* Data for this exercise *

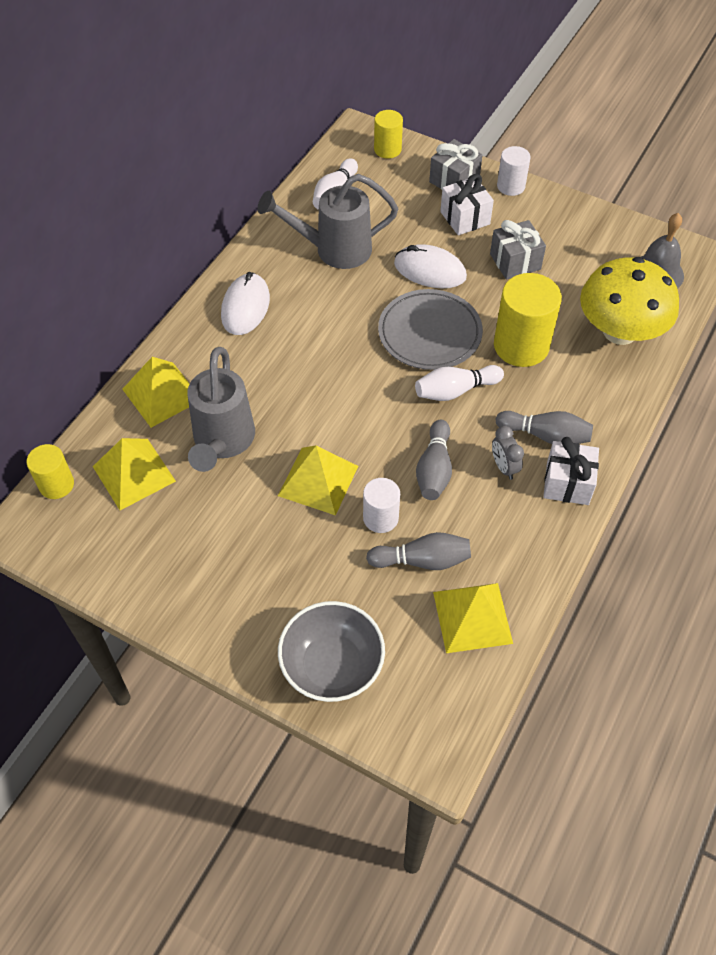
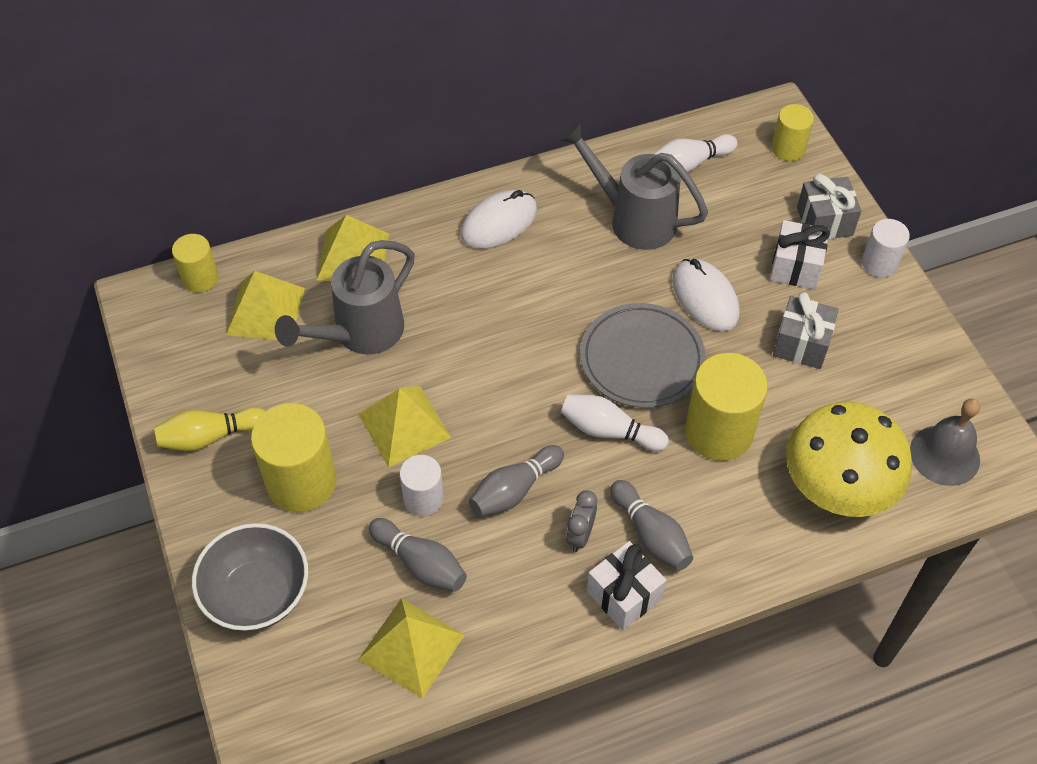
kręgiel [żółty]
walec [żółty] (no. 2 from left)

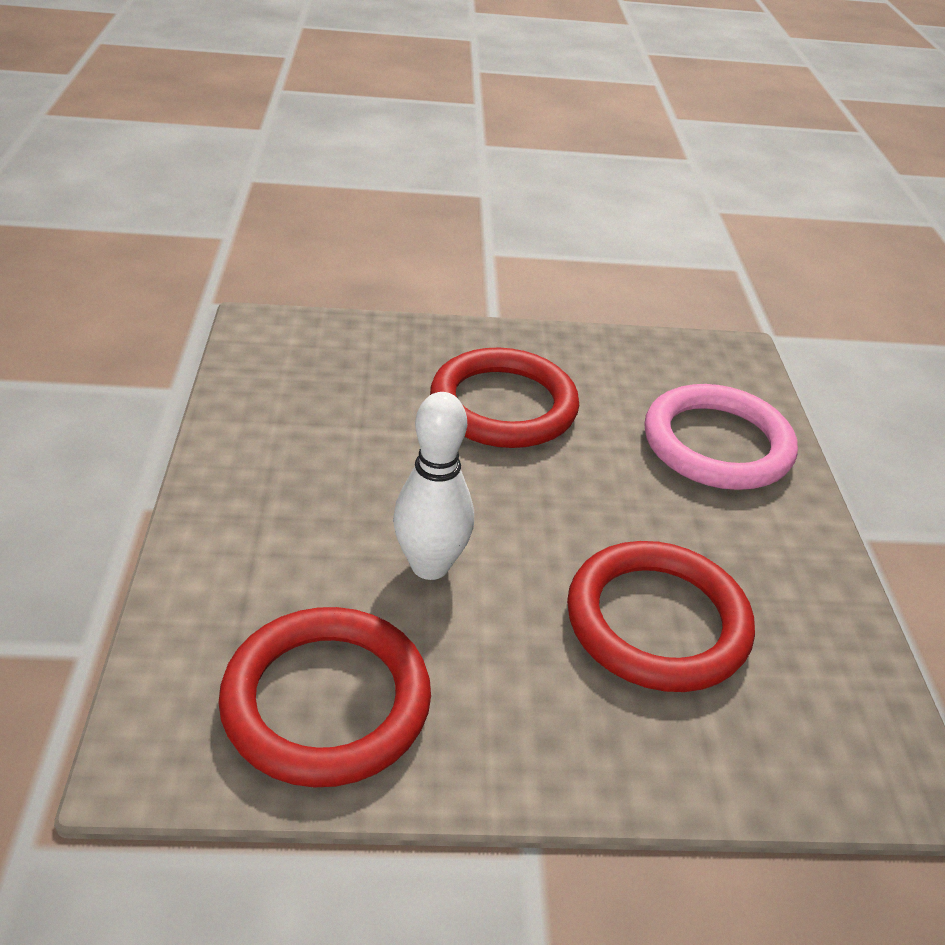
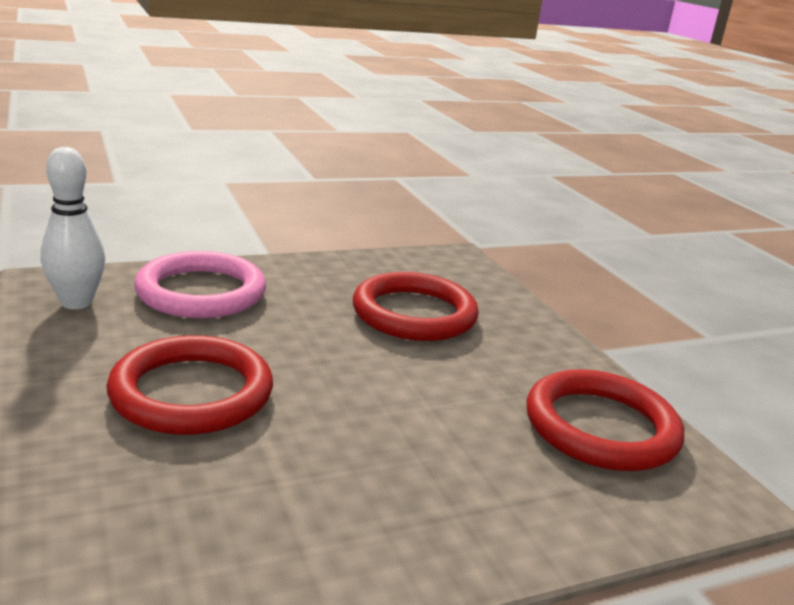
kręgiel [biały]

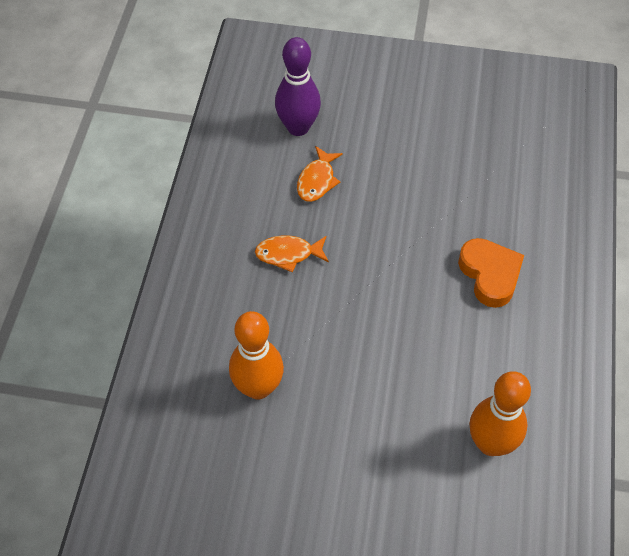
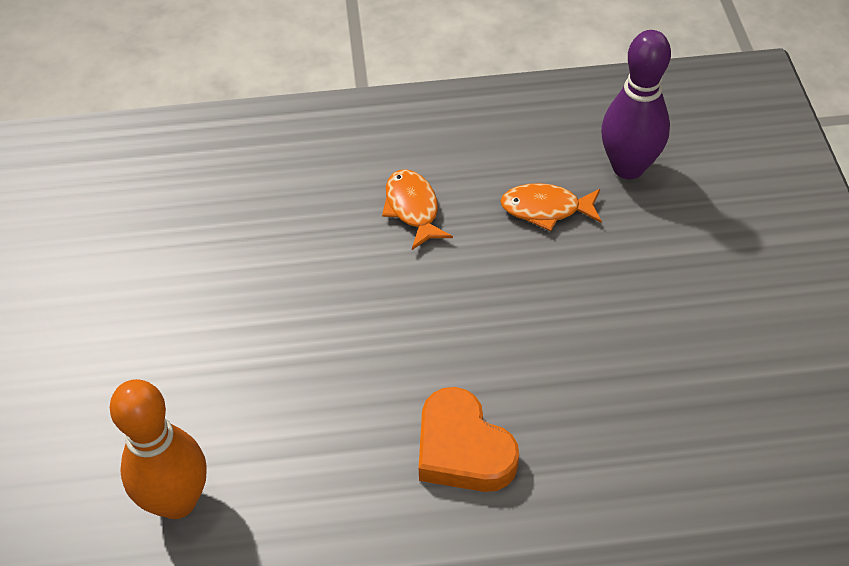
kręgiel [pomarańczowy] (no. 1 from left in the first image)
serce [pomarańczowy]

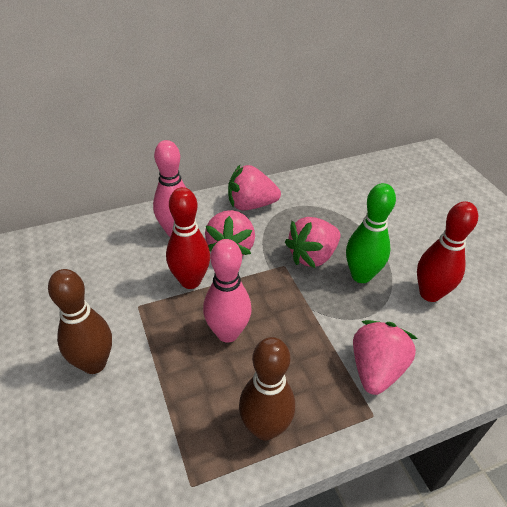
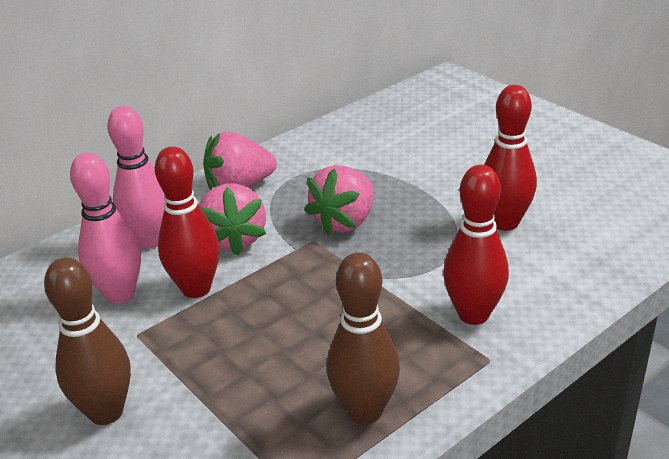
kręgiel [zielony]
kręgiel [różowy] (no. 1 from left)
kręgiel [czerwony] (no. 2 from left)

* What the task requires *
Give the records back exactly, with no pictures.

* Response to the task *
kręgiel [żółty]
walec [żółty] (no. 2 from left)

kręgiel [biały]

kręgiel [pomarańczowy] (no. 1 from left in the first image)
serce [pomarańczowy]

kręgiel [zielony]
kręgiel [różowy] (no. 1 from left)
kręgiel [czerwony] (no. 2 from left)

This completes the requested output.